TASK: Could you find every line in the entries below that holds the word "orange" and copy it?

PROVIDED MATERIAL:
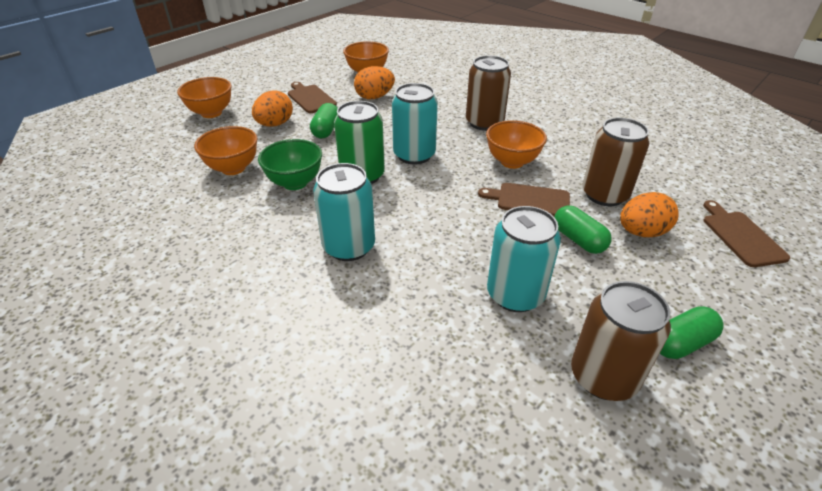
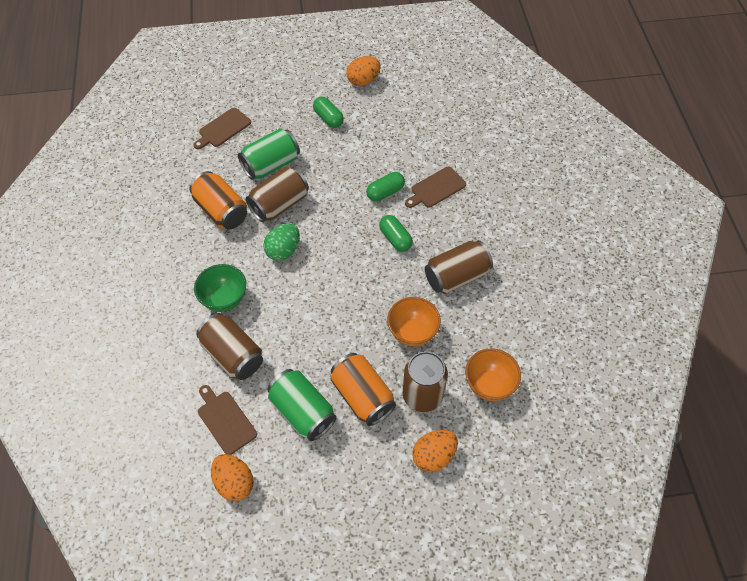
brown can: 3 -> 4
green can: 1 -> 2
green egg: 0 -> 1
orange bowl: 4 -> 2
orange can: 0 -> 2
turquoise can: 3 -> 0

--

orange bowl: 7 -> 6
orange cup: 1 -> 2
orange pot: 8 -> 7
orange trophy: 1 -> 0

EXERCISE RESPONSE:
orange bowl: 4 -> 2
orange can: 0 -> 2
orange bowl: 7 -> 6
orange cup: 1 -> 2
orange pot: 8 -> 7
orange trophy: 1 -> 0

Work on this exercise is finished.